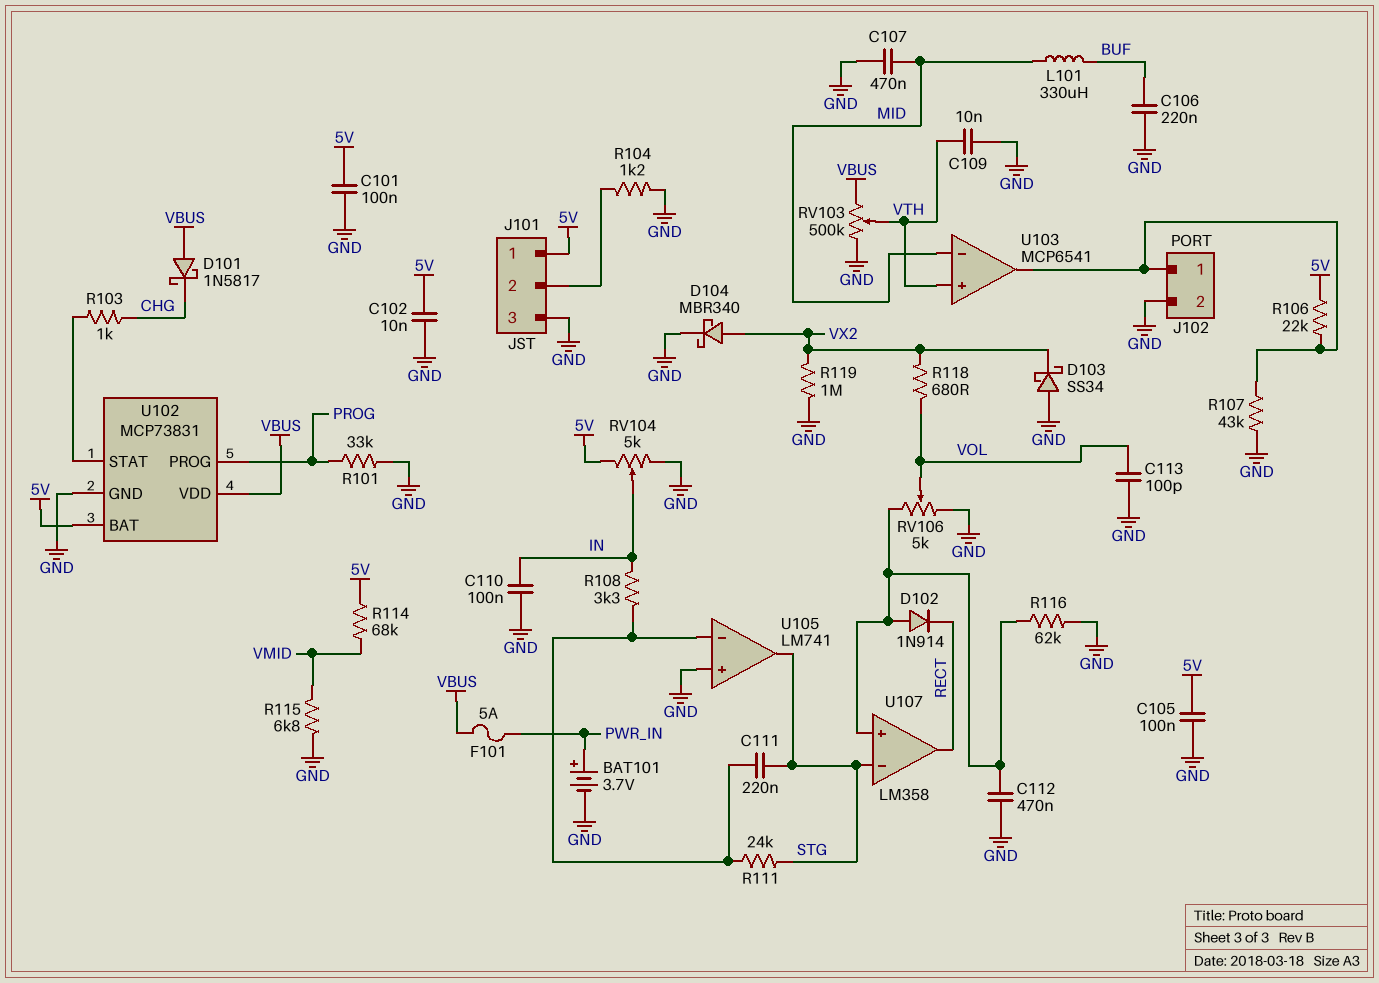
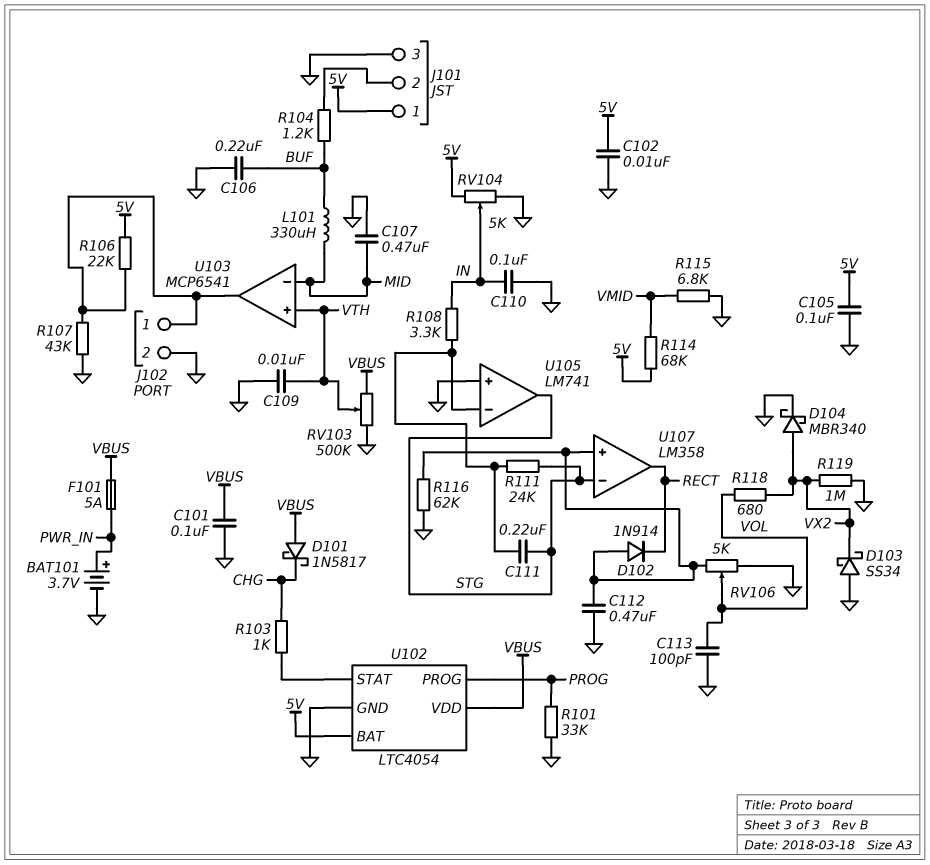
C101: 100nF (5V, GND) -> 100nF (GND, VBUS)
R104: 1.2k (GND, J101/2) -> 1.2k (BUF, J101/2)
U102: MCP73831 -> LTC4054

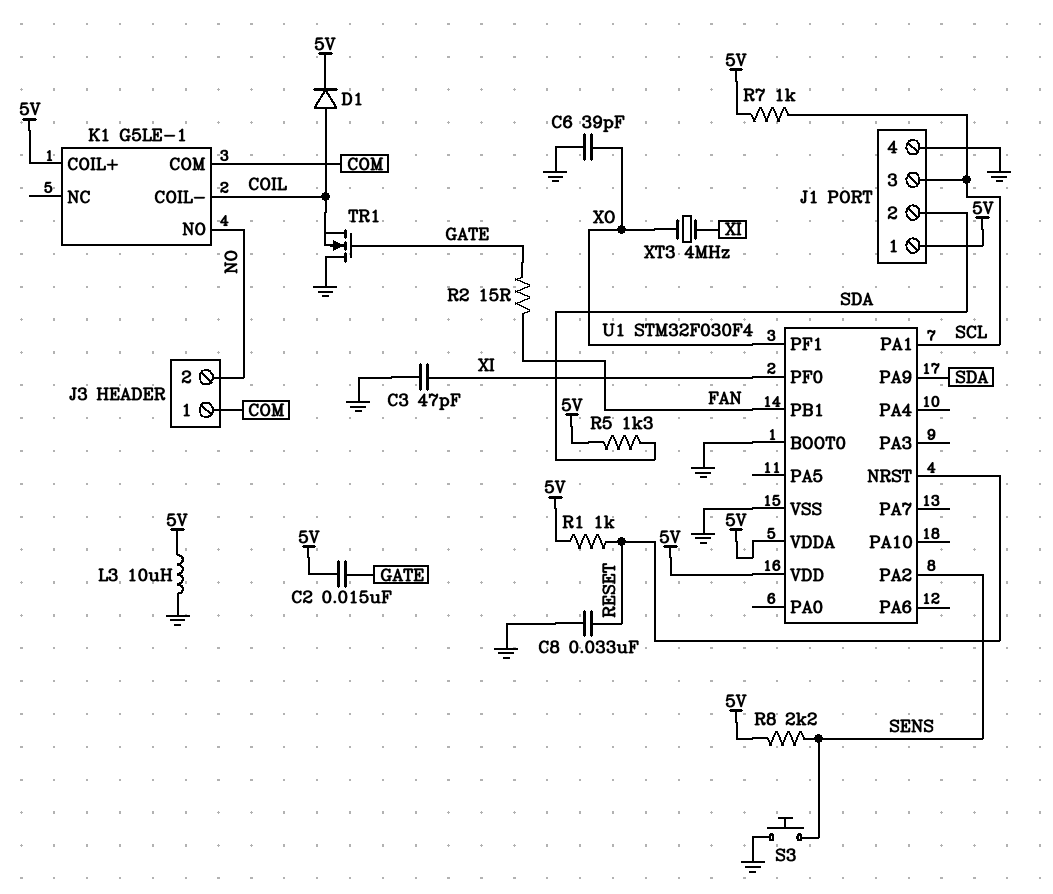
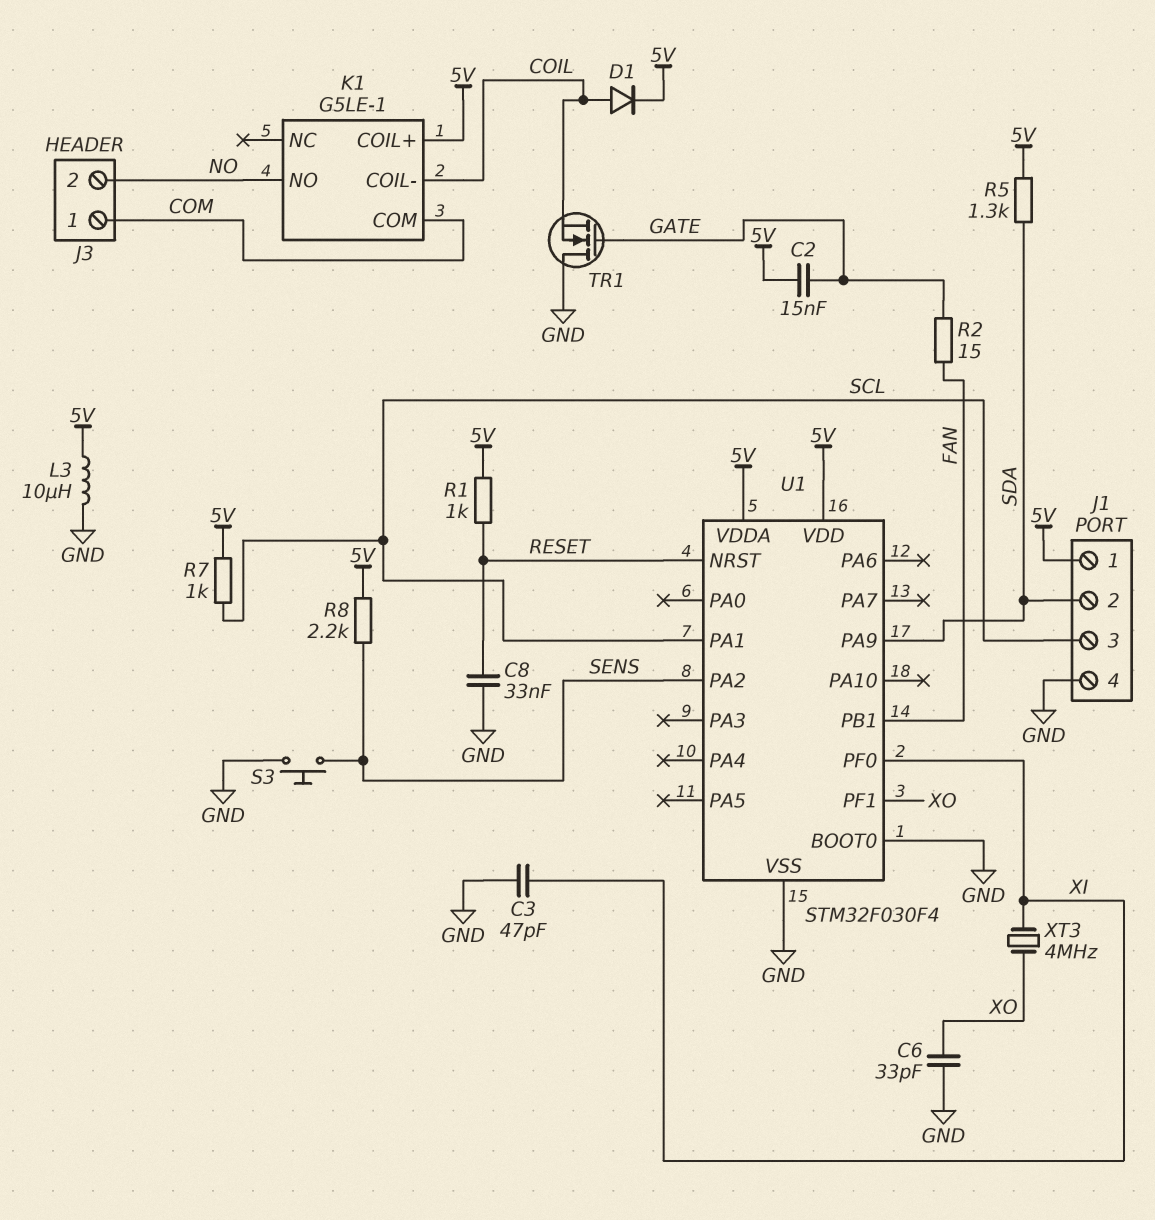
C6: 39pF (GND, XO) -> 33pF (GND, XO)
=====
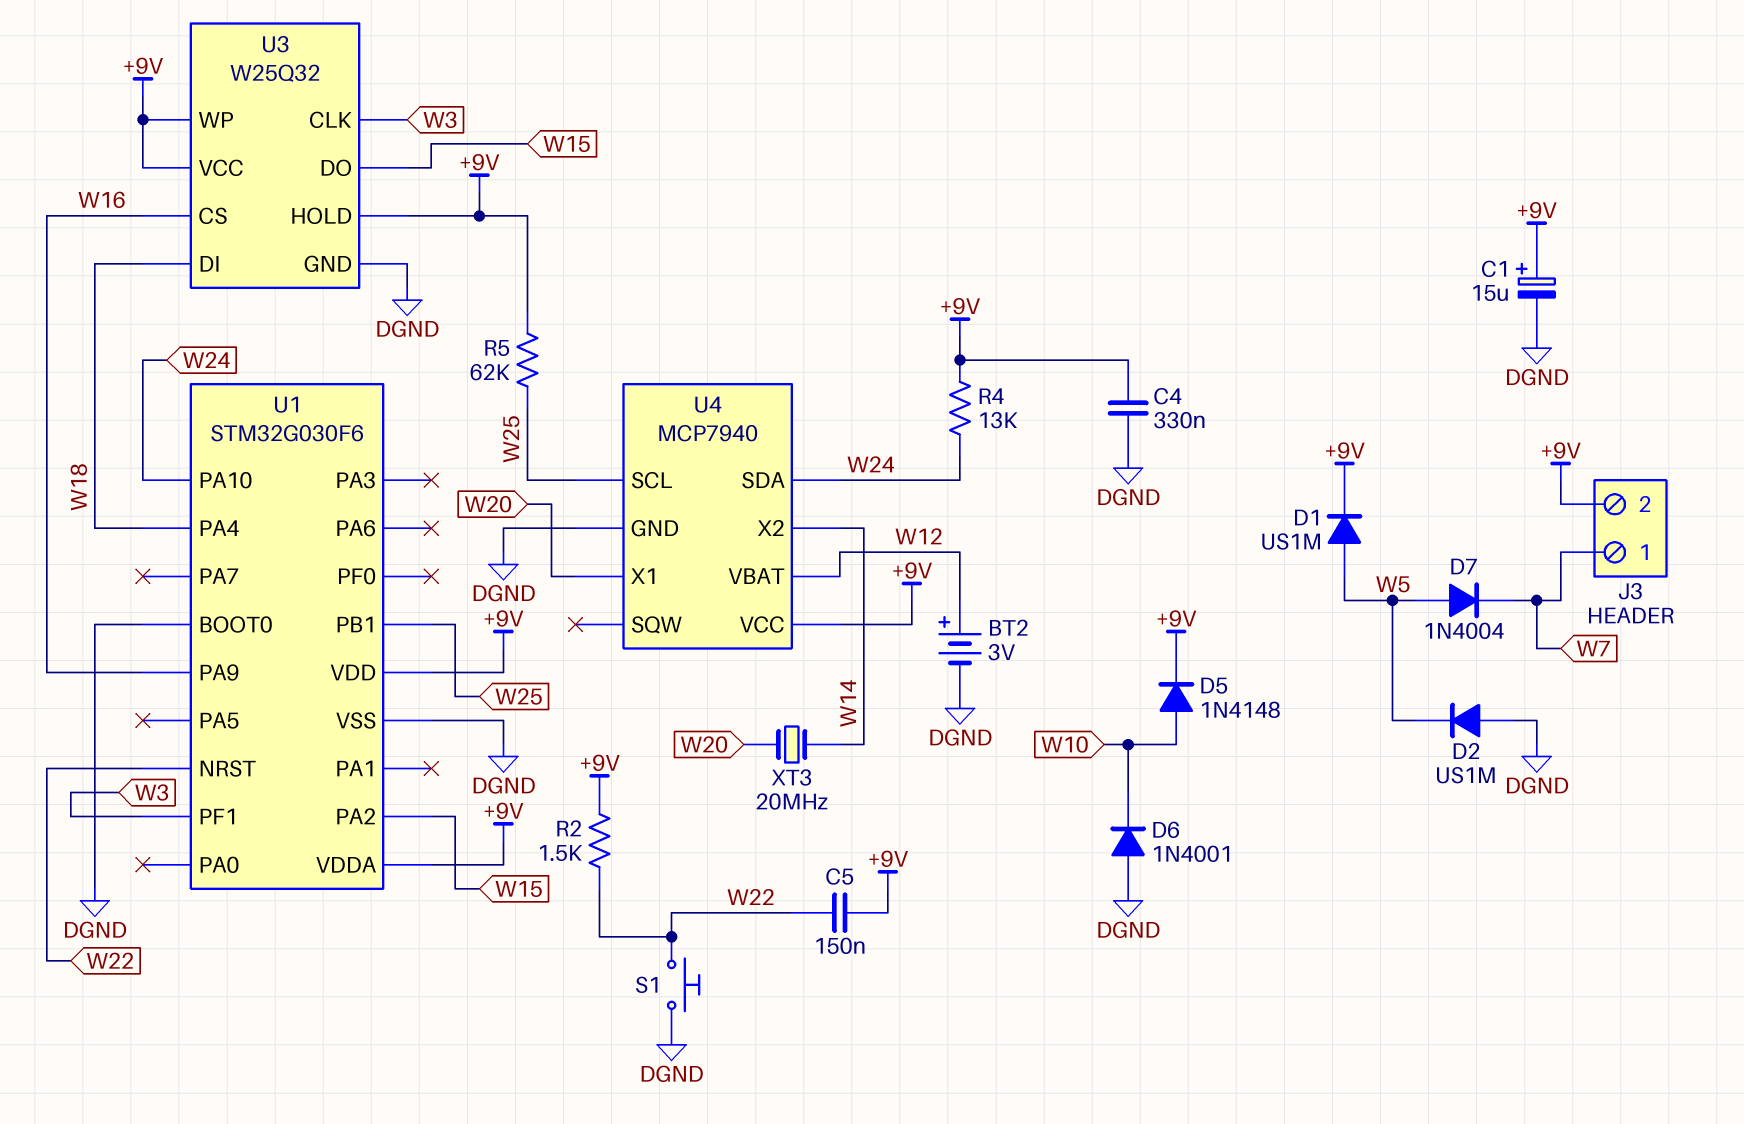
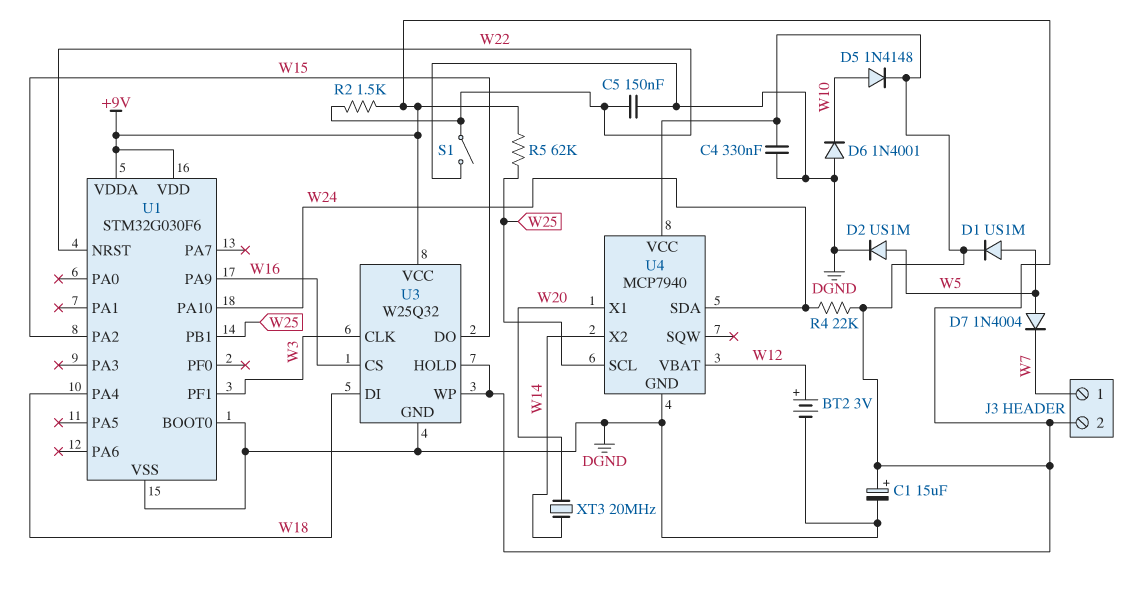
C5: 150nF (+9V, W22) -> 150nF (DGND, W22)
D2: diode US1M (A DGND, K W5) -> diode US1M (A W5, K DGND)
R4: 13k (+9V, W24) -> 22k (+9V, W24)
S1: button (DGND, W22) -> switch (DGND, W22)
=====
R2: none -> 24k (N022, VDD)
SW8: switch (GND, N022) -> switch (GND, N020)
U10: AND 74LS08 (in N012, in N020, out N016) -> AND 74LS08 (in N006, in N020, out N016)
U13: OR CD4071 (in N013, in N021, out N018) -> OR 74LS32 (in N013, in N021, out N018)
=====
• [EXERCISE OBJECTIVE]: If a line in the material above holds "switch", copy it.

• [EXERCISE RESULT]:
S1: button (DGND, W22) -> switch (DGND, W22)
SW8: switch (GND, N022) -> switch (GND, N020)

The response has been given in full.